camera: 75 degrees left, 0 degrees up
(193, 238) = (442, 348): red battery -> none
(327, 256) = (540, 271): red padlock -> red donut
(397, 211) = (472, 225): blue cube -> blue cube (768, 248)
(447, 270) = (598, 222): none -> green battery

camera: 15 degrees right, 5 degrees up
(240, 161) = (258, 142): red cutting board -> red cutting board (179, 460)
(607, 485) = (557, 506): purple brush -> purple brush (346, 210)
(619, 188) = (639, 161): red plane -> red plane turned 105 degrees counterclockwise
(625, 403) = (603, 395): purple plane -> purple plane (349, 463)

········

**Try it:**
Where in the entries does the word "none" occur? Copy out each line that has it.

**Result of the exercise:**
(193, 238) = (442, 348): red battery -> none
(447, 270) = (598, 222): none -> green battery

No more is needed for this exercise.